• **Work required**
Give again the lines of the data from its first line through the line with "camera: 150 degrees left, 10 degrees up". Change nothing.

[Object transformation records]
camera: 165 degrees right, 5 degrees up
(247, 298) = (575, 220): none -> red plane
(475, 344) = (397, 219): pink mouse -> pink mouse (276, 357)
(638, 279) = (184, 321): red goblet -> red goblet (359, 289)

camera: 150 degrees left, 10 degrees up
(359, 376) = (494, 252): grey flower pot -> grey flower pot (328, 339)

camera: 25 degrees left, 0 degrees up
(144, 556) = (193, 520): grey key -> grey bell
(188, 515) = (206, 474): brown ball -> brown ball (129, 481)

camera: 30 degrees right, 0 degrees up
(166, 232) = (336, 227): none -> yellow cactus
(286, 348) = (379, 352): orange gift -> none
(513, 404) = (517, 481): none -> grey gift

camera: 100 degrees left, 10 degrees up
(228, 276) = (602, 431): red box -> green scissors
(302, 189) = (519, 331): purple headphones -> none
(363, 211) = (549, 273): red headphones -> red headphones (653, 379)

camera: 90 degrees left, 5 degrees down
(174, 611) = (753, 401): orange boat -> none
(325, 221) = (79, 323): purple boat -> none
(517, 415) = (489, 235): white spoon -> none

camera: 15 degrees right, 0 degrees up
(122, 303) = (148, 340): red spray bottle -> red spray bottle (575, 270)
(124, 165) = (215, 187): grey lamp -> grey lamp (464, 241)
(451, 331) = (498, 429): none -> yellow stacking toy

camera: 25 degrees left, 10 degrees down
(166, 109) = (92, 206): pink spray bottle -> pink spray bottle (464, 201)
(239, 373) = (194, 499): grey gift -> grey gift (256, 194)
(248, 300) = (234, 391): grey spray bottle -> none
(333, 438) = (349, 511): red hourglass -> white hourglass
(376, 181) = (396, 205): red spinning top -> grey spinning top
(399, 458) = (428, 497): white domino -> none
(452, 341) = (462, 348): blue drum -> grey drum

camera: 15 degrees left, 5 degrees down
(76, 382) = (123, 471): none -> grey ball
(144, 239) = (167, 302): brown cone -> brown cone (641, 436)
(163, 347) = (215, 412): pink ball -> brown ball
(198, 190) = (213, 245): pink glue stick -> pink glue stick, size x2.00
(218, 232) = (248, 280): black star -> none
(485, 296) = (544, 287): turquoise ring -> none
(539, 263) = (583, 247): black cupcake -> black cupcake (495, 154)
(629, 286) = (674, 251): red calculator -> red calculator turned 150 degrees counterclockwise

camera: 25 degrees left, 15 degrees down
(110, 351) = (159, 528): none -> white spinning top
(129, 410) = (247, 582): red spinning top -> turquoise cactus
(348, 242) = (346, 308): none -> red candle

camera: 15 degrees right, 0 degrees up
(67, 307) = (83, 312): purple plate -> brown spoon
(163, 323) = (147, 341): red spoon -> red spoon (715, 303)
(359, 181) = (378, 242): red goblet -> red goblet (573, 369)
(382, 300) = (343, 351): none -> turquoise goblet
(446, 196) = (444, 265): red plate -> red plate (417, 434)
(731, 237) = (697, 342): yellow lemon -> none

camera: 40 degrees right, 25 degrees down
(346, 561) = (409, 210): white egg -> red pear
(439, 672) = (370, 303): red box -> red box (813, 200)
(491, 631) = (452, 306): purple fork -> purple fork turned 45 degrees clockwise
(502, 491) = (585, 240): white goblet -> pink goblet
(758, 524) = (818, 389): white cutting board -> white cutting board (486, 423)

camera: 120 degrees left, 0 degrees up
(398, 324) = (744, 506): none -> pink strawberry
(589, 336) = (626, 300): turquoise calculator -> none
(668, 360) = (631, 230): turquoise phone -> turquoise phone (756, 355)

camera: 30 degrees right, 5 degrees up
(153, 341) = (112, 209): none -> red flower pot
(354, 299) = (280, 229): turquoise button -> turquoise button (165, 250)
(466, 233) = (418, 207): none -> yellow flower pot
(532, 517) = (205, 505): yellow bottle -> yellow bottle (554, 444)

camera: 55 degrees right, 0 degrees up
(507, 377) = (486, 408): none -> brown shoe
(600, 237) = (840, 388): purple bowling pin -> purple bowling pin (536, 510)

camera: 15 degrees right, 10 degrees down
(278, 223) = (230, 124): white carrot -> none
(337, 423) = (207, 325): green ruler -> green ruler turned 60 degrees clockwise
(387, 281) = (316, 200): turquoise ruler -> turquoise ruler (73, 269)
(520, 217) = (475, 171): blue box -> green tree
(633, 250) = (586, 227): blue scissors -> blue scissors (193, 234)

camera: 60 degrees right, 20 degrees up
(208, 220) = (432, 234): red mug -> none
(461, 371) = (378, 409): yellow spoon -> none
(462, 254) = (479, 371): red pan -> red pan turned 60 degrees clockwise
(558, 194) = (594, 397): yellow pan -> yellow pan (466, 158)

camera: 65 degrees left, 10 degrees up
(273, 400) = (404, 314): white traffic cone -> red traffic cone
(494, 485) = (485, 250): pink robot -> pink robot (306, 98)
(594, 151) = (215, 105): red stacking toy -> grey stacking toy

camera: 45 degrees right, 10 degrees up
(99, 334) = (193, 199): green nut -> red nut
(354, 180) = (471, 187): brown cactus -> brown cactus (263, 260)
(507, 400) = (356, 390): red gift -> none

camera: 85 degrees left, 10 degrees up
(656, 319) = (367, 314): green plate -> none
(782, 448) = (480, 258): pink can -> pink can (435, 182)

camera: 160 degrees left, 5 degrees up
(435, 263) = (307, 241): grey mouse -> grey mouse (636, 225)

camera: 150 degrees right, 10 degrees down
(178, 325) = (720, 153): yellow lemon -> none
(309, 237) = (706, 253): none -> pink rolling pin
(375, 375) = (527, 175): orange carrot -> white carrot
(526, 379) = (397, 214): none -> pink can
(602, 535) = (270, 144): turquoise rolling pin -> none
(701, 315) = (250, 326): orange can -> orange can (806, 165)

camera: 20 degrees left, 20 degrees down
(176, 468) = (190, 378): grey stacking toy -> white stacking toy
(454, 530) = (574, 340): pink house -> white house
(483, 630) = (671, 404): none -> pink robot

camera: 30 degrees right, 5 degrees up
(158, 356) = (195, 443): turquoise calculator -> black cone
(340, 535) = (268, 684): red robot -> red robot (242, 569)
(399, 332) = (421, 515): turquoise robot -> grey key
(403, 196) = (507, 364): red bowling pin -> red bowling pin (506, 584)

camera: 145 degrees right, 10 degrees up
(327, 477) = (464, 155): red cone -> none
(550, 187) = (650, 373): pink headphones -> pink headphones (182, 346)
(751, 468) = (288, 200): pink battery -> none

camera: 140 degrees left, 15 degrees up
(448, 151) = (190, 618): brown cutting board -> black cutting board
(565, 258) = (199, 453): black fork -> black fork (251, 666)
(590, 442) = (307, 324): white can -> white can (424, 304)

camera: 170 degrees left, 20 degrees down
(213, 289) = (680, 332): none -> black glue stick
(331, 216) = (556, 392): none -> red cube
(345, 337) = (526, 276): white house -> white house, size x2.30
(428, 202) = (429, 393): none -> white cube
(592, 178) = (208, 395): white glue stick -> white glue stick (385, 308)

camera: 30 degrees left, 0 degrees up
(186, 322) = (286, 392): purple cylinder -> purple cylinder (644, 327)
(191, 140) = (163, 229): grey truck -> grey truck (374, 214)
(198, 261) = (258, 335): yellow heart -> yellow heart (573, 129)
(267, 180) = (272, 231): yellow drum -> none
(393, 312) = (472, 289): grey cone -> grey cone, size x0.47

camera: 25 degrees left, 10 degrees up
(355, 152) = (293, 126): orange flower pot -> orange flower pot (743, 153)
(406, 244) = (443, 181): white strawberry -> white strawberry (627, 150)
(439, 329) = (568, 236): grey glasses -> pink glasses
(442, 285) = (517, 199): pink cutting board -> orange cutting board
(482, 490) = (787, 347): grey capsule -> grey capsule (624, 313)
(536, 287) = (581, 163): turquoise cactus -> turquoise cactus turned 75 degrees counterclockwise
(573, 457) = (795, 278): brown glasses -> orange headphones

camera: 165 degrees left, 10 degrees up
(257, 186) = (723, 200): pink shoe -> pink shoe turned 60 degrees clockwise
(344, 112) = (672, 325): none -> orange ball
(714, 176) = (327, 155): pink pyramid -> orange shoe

• **Solution below**
camera: 165 degrees right, 5 degrees up
(247, 298) = (575, 220): none -> red plane
(475, 344) = (397, 219): pink mouse -> pink mouse (276, 357)
(638, 279) = (184, 321): red goblet -> red goblet (359, 289)

camera: 150 degrees left, 10 degrees up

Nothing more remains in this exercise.